**WORK REQUIRED:**
Present the following entries again, word for word and in full.
::: DATA SUPPLIED :::
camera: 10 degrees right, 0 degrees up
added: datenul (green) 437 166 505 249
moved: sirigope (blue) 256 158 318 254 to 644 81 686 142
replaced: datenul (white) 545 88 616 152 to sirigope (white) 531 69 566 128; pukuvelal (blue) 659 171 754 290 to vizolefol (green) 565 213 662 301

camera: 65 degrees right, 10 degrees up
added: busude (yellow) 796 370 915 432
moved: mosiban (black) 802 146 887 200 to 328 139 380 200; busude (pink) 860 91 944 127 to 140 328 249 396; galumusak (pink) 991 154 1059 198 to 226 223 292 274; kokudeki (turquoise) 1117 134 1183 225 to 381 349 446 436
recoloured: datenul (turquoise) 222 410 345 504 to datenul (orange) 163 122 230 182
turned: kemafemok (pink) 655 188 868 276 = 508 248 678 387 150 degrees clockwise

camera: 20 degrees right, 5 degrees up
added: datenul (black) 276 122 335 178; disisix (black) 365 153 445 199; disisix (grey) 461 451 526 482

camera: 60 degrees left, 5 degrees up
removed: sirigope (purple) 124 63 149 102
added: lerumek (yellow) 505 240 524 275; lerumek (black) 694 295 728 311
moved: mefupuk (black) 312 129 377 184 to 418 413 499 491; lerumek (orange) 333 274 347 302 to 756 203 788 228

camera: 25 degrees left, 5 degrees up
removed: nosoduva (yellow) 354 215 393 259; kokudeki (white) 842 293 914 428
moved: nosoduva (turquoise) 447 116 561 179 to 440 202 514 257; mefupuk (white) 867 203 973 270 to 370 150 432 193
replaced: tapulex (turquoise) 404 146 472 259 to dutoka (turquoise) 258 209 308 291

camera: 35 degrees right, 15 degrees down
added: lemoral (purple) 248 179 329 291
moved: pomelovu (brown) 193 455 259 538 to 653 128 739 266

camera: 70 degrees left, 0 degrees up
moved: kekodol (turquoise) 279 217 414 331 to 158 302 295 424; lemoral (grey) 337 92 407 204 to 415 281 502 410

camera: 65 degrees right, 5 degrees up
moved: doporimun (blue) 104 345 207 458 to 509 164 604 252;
:::
**RESPONSE BELOW:**
camera: 10 degrees right, 0 degrees up
added: datenul (green) 437 166 505 249
moved: sirigope (blue) 256 158 318 254 to 644 81 686 142
replaced: datenul (white) 545 88 616 152 to sirigope (white) 531 69 566 128; pukuvelal (blue) 659 171 754 290 to vizolefol (green) 565 213 662 301

camera: 65 degrees right, 10 degrees up
added: busude (yellow) 796 370 915 432
moved: mosiban (black) 802 146 887 200 to 328 139 380 200; busude (pink) 860 91 944 127 to 140 328 249 396; galumusak (pink) 991 154 1059 198 to 226 223 292 274; kokudeki (turquoise) 1117 134 1183 225 to 381 349 446 436
recoloured: datenul (turquoise) 222 410 345 504 to datenul (orange) 163 122 230 182
turned: kemafemok (pink) 655 188 868 276 = 508 248 678 387 150 degrees clockwise

camera: 20 degrees right, 5 degrees up
added: datenul (black) 276 122 335 178; disisix (black) 365 153 445 199; disisix (grey) 461 451 526 482

camera: 60 degrees left, 5 degrees up
removed: sirigope (purple) 124 63 149 102
added: lerumek (yellow) 505 240 524 275; lerumek (black) 694 295 728 311
moved: mefupuk (black) 312 129 377 184 to 418 413 499 491; lerumek (orange) 333 274 347 302 to 756 203 788 228

camera: 25 degrees left, 5 degrees up
removed: nosoduva (yellow) 354 215 393 259; kokudeki (white) 842 293 914 428
moved: nosoduva (turquoise) 447 116 561 179 to 440 202 514 257; mefupuk (white) 867 203 973 270 to 370 150 432 193
replaced: tapulex (turquoise) 404 146 472 259 to dutoka (turquoise) 258 209 308 291

camera: 35 degrees right, 15 degrees down
added: lemoral (purple) 248 179 329 291
moved: pomelovu (brown) 193 455 259 538 to 653 128 739 266

camera: 70 degrees left, 0 degrees up
moved: kekodol (turquoise) 279 217 414 331 to 158 302 295 424; lemoral (grey) 337 92 407 204 to 415 281 502 410

camera: 65 degrees right, 5 degrees up
moved: doporimun (blue) 104 345 207 458 to 509 164 604 252;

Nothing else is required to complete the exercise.